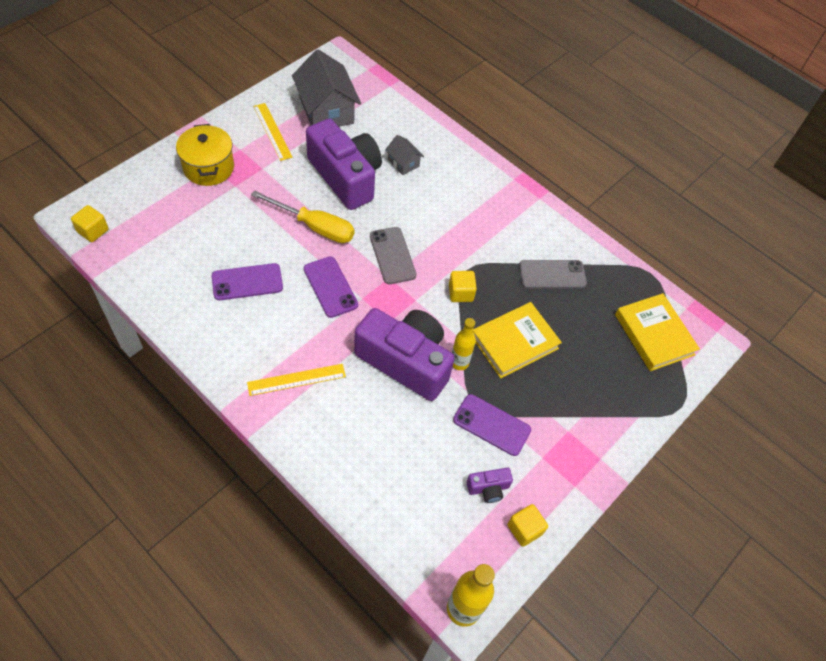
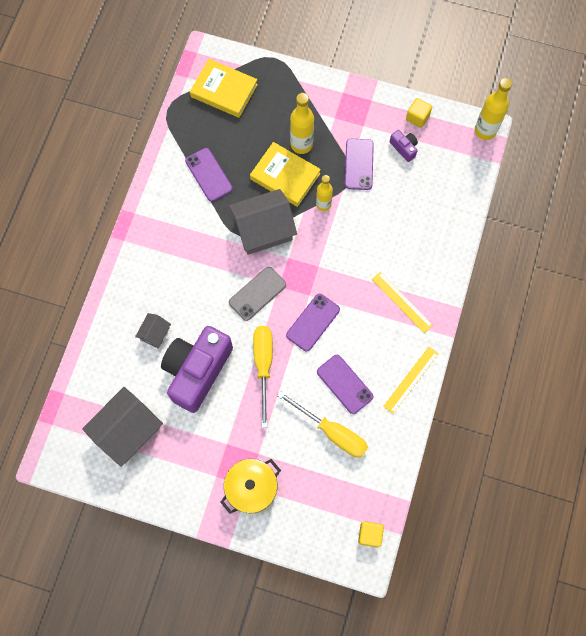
camera: 110 degrees left, 15 degrees up
(209, 249) = (332, 432): none -> yellow screwdriver
(272, 131) = (179, 461): yellow ruler -> yellow ruler (411, 379)
(405, 361) = (344, 239): purple camera -> none
(460, 293) = (263, 230): yellow cube -> grey house
(547, 378) = (301, 144): none -> yellow bottle
(552, 275) = (208, 175): grey phone -> purple phone
(654, 335) = (224, 91): yellow book -> yellow book turned 75 degrees clockwise

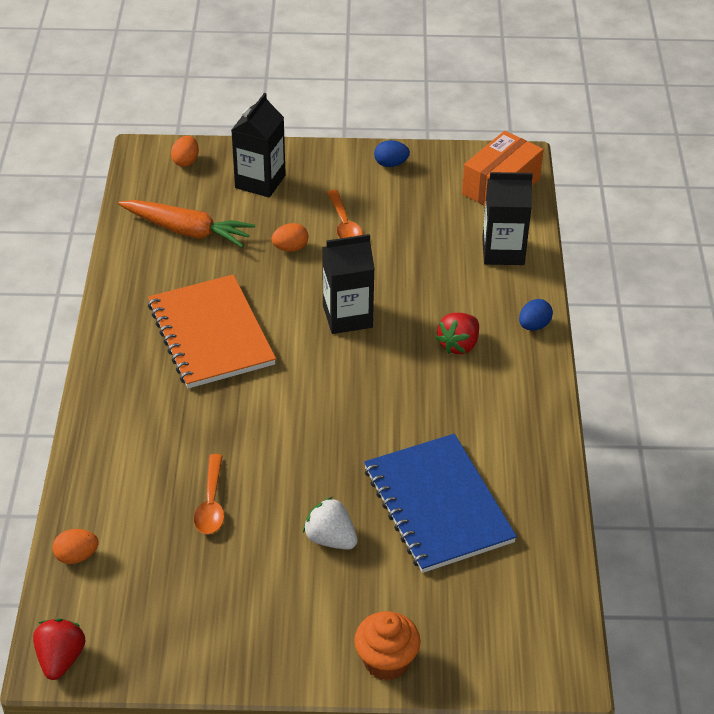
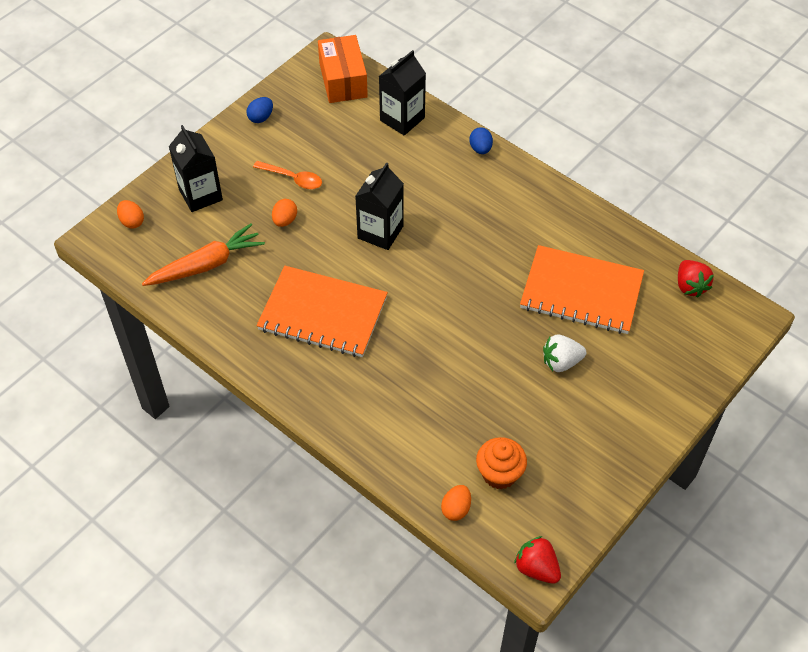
camera: 50 degrees left, 10 degrees up
(211, 503) = (476, 406): orange spoon -> none
(386, 661) = (678, 395): orange cupcake -> orange cupcake (499, 474)
(437, 505) = (581, 292): blue notebook -> orange notebook
(459, 345) = (461, 194): red strawberry -> red strawberry (690, 286)

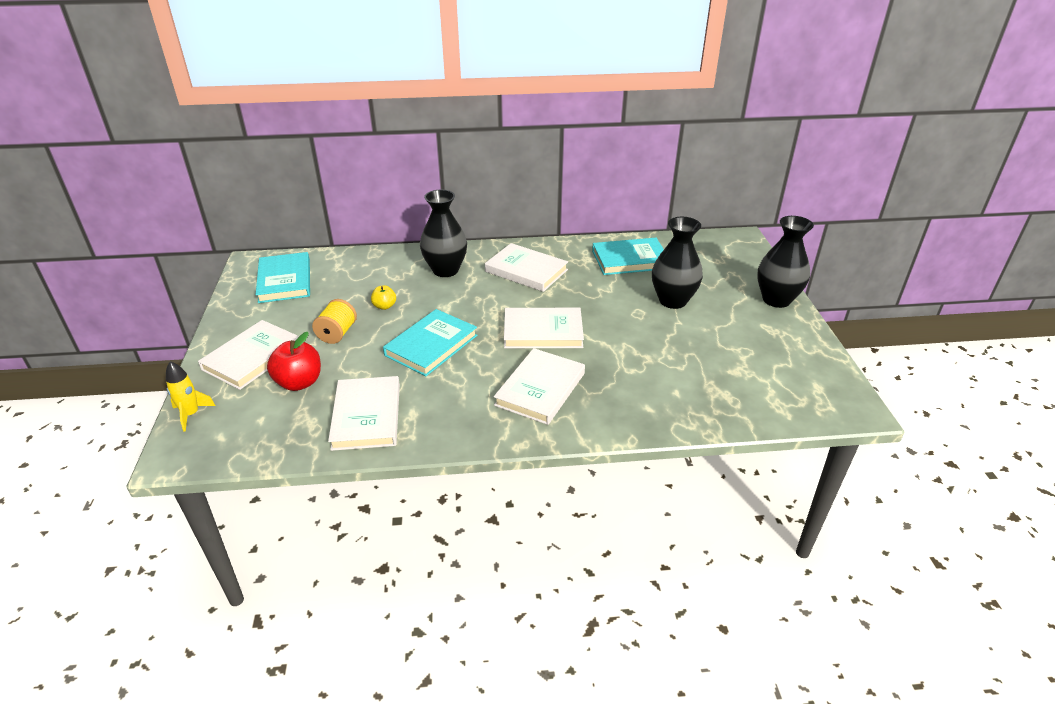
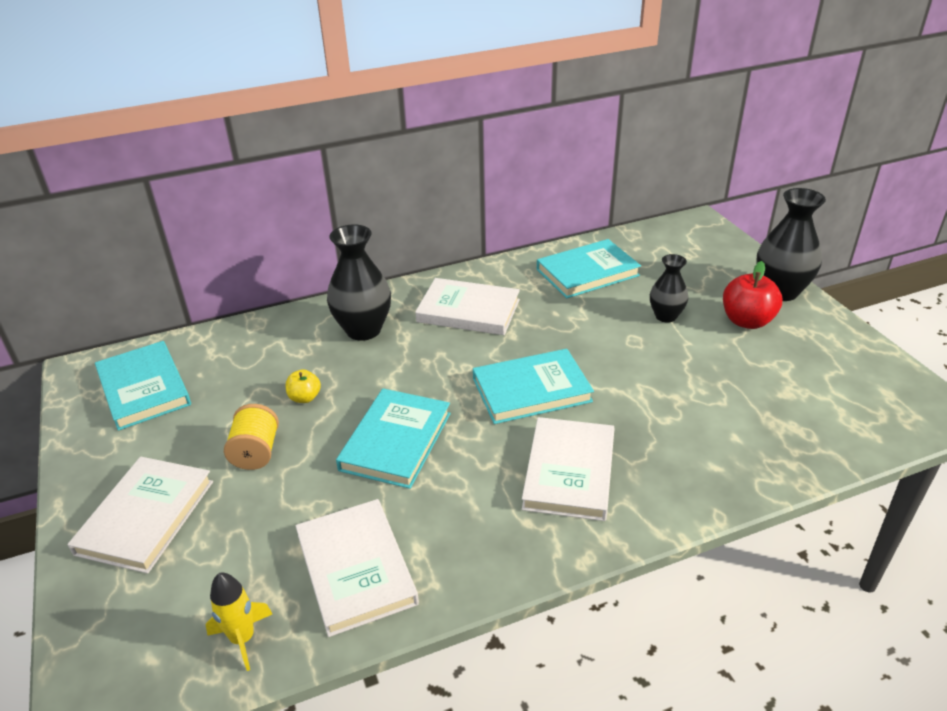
camera: 15 degrees left, 0 degrees up
(191, 414) = (87, 633): yellow rocket -> yellow rocket (243, 638)
(299, 382) = (234, 540): red apple -> red apple (747, 321)
(543, 331) = (531, 390): white book -> turquoise book
(672, 301) = (665, 316): black vase -> black vase, size x0.60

_ _ _ _ _ _ _

§ **WHAT NEEDS TO BE DONE**
Give the data again exactly as it stands, apart from the pictures.

§ **RESULT**
camera: 110 degrees left, 15 degrees up
(209, 249) = (332, 432): none -> yellow screwdriver
(272, 131) = (179, 461): yellow ruler -> yellow ruler (411, 379)
(405, 361) = (344, 239): purple camera -> none
(460, 293) = (263, 230): yellow cube -> grey house
(547, 378) = (301, 144): none -> yellow bottle
(552, 275) = (208, 175): grey phone -> purple phone
(654, 335) = (224, 91): yellow book -> yellow book turned 75 degrees clockwise

camera: 50 degrees left, 10 degrees up
(211, 503) = (476, 406): orange spoon -> none
(386, 661) = (678, 395): orange cupcake -> orange cupcake (499, 474)
(437, 505) = (581, 292): blue notebook -> orange notebook
(459, 345) = (461, 194): red strawberry -> red strawberry (690, 286)

camera: 15 degrees left, 0 degrees up
(191, 414) = (87, 633): yellow rocket -> yellow rocket (243, 638)
(299, 382) = (234, 540): red apple -> red apple (747, 321)
(543, 331) = (531, 390): white book -> turquoise book
(672, 301) = (665, 316): black vase -> black vase, size x0.60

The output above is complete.